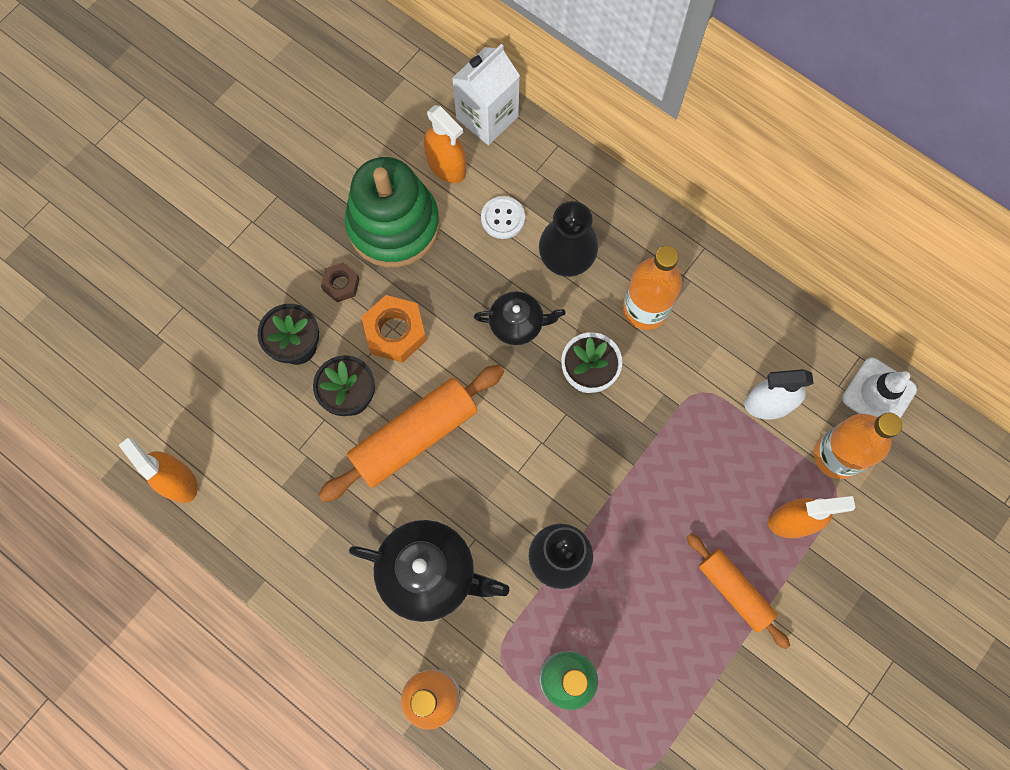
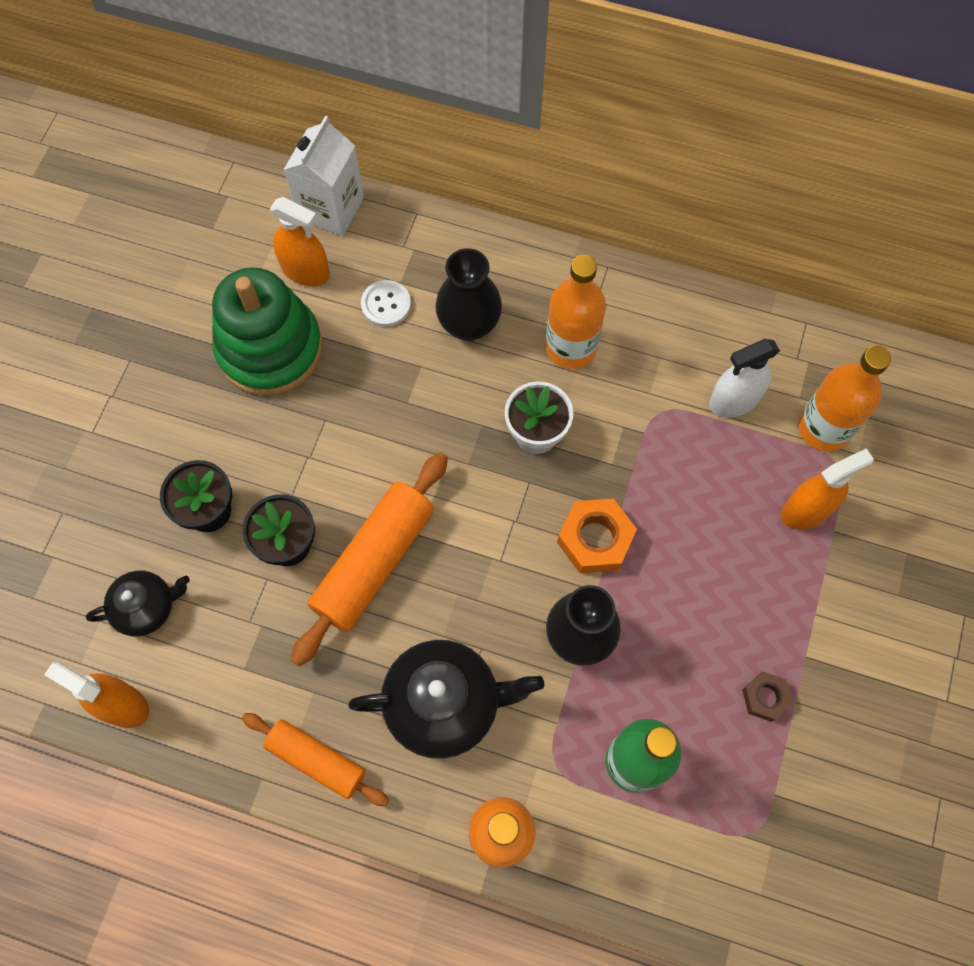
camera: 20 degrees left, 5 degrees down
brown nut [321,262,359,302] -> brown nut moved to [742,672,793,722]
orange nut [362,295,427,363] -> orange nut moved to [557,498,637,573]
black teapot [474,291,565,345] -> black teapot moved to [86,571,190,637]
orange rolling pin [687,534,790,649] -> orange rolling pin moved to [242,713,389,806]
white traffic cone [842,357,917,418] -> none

--

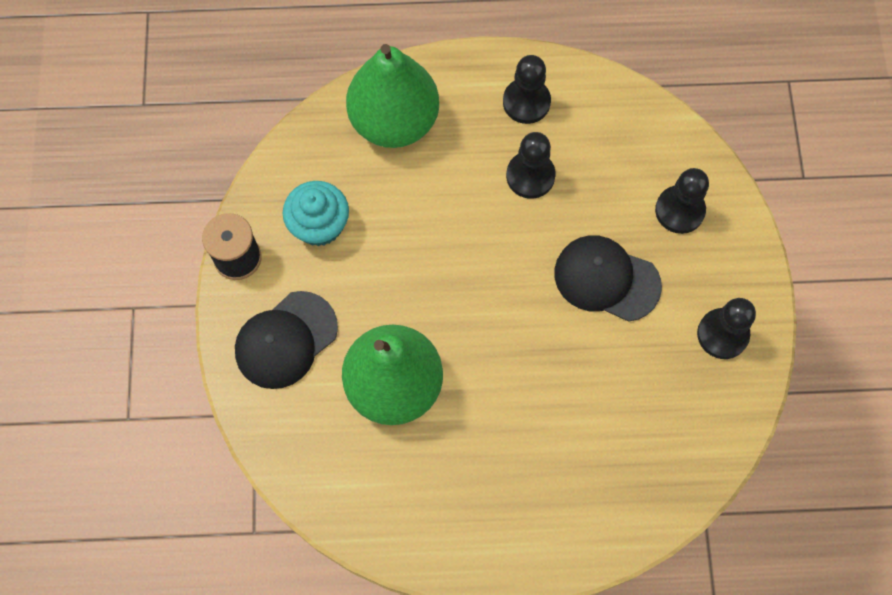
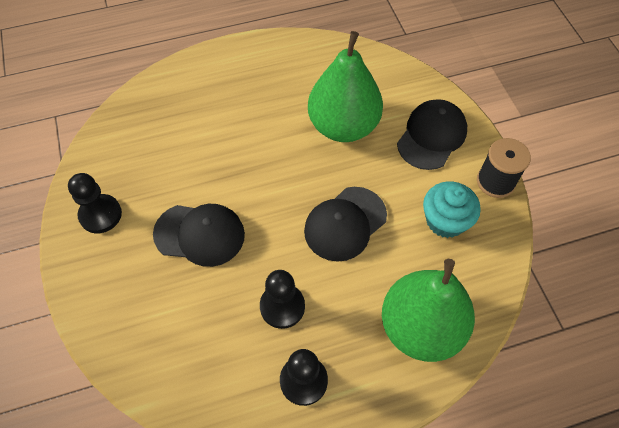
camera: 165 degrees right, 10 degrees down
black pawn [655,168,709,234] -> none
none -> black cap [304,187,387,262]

## INSTRUCTION:
From the listing above, repeat exactly the lines starting at the line that includes "camera: 20 degrees left, 5 degrees down" and ending at the line that includes "white traffic cone [842,357,917,418] -> none", with nothing outside that span.

## SOLUTION FOR THIS EXERCISE:
camera: 20 degrees left, 5 degrees down
brown nut [321,262,359,302] -> brown nut moved to [742,672,793,722]
orange nut [362,295,427,363] -> orange nut moved to [557,498,637,573]
black teapot [474,291,565,345] -> black teapot moved to [86,571,190,637]
orange rolling pin [687,534,790,649] -> orange rolling pin moved to [242,713,389,806]
white traffic cone [842,357,917,418] -> none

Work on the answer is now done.